## PROVIDED DATA
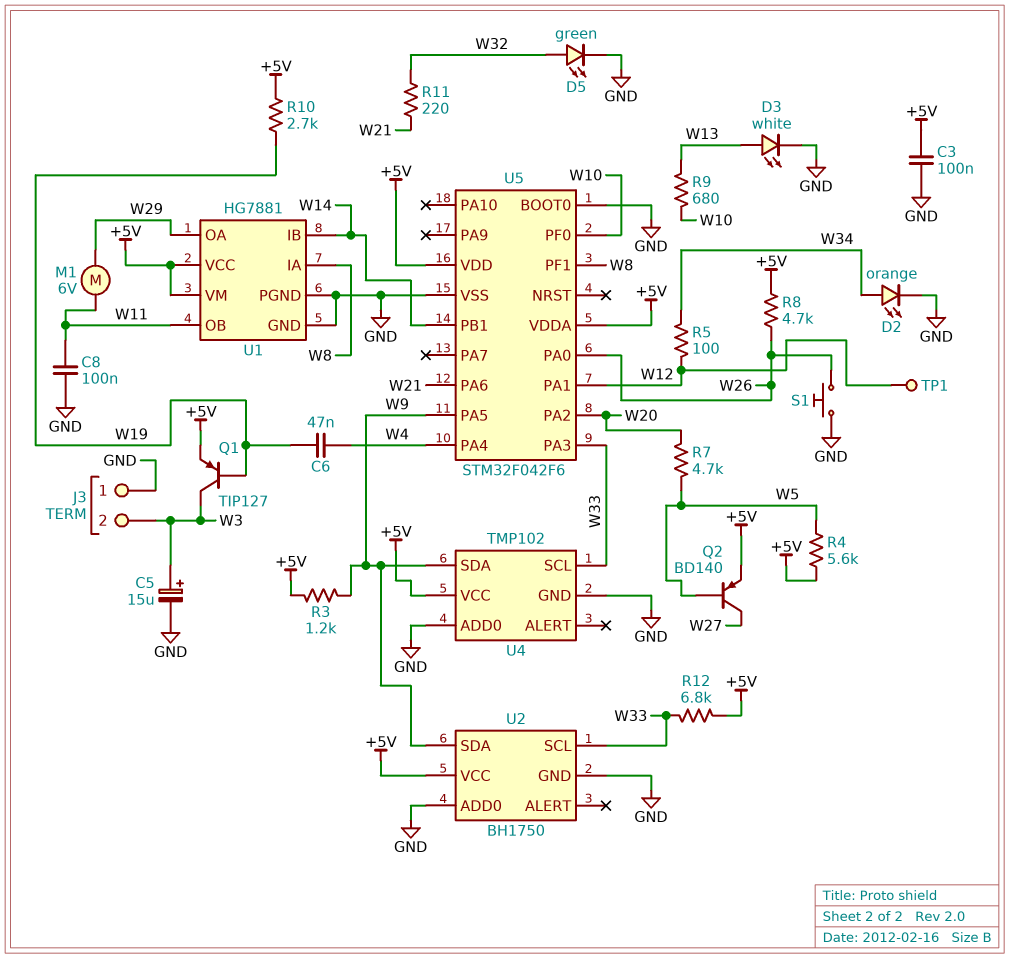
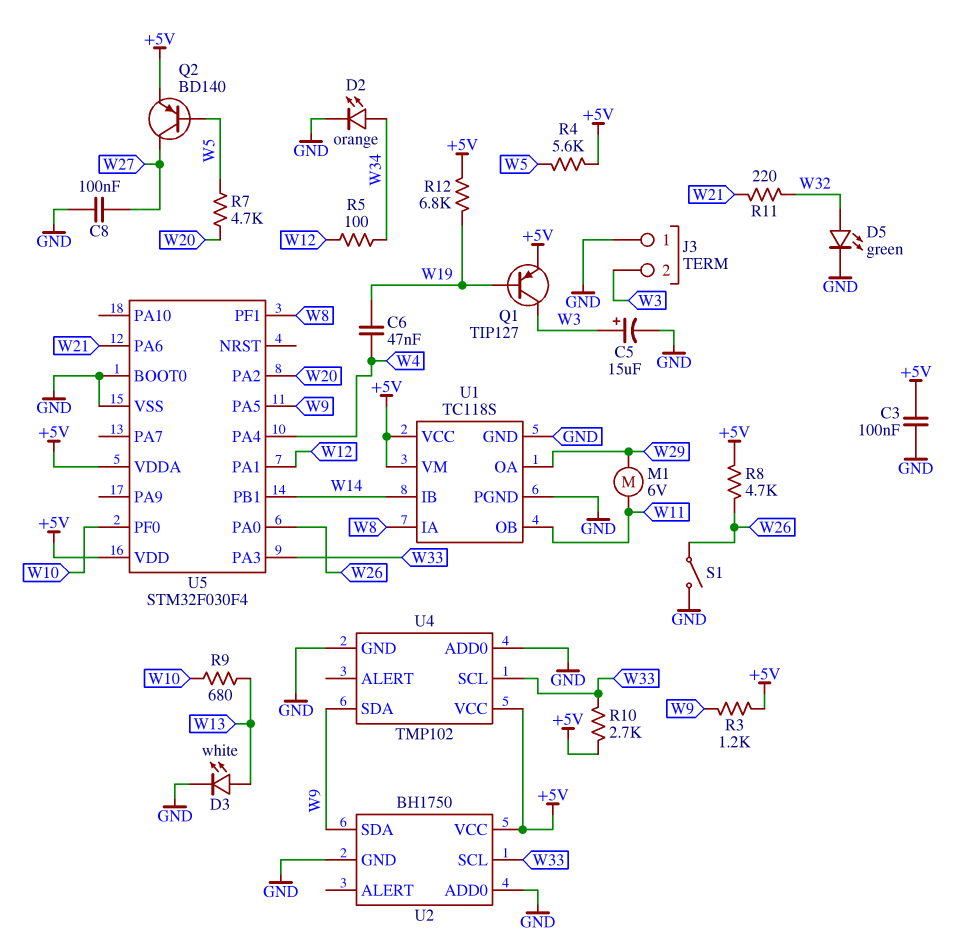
C8: 100nF (GND, W11) -> 100nF (GND, W27)
R10: 2.7k (+5V, W19) -> 2.7k (+5V, W33)
R12: 6.8k (+5V, W33) -> 6.8k (+5V, W19)
S1: button (GND, W26) -> switch (GND, W26)
TP1: test point (W12) -> none
U1: HG7881 -> TC118S
U5: STM32F042F6 -> STM32F030F4

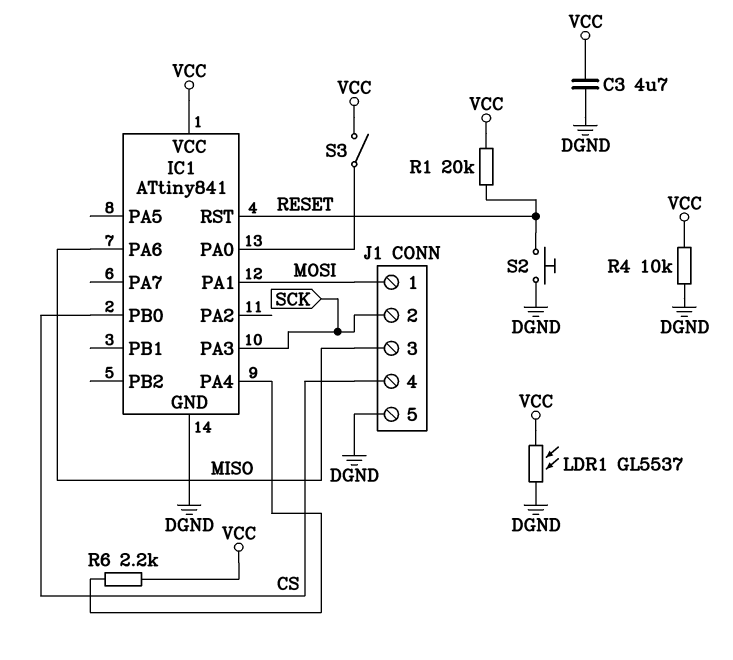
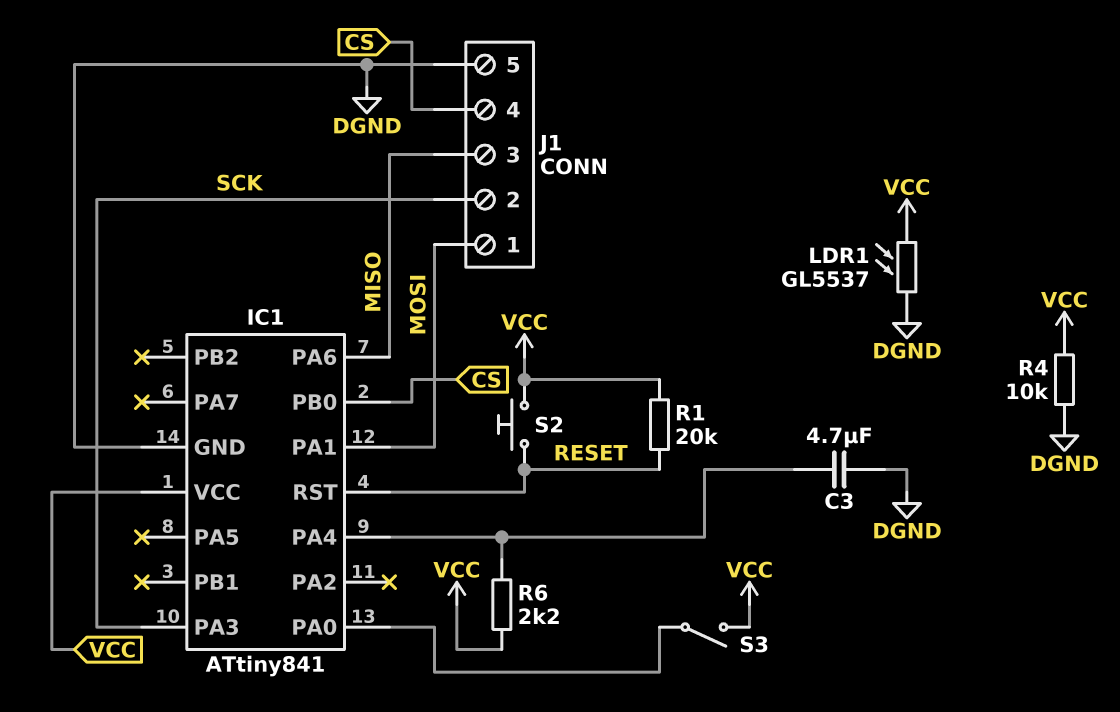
C3: 4.7uF (DGND, VCC) -> 4.7uF (DGND, IC1/PA4)
S2: button (DGND, RESET) -> button (RESET, VCC)

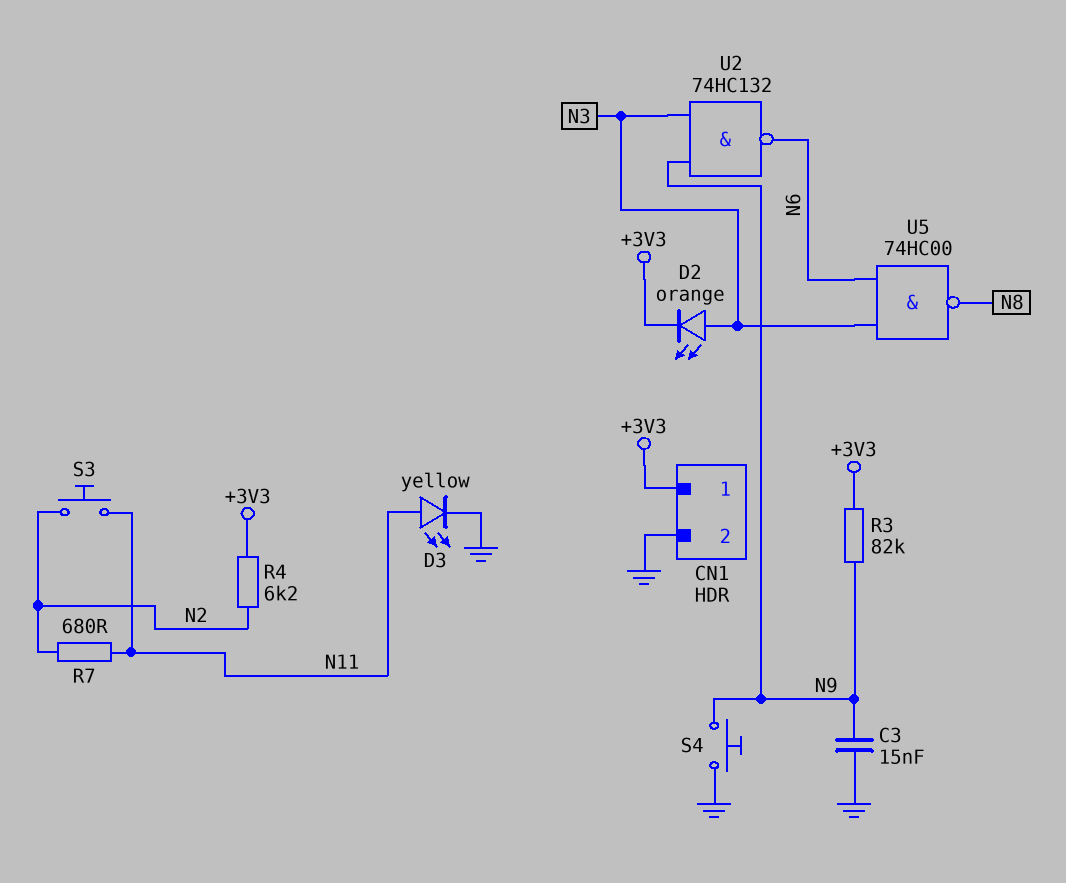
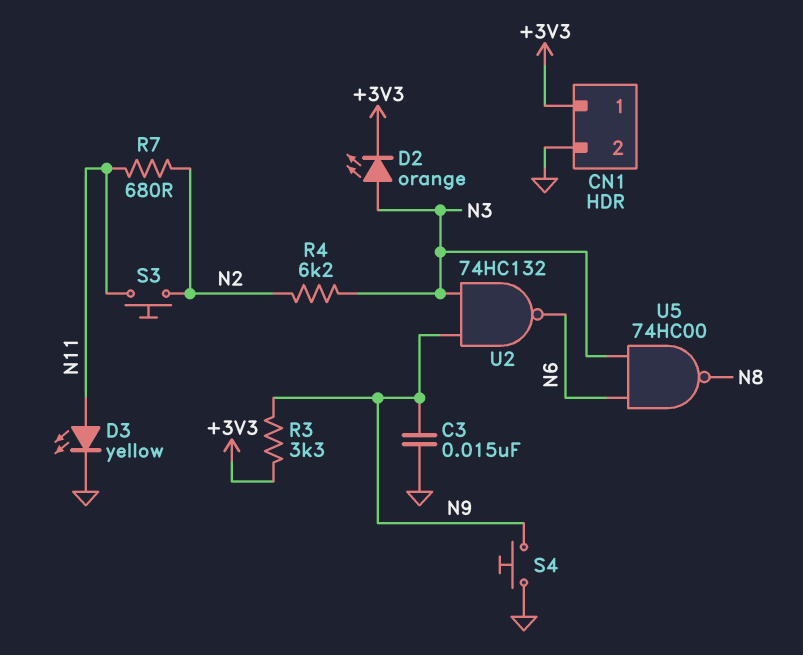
R3: 82k (+3V3, N9) -> 3.3k (+3V3, N9)
R4: 6.2k (+3V3, N2) -> 6.2k (N2, N3)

## EXERCISE BRIEF
When the word "DGND" shows up in a line of the entries, pull that line out.

## OUTPUT BELOW
C3: 4.7uF (DGND, VCC) -> 4.7uF (DGND, IC1/PA4)
S2: button (DGND, RESET) -> button (RESET, VCC)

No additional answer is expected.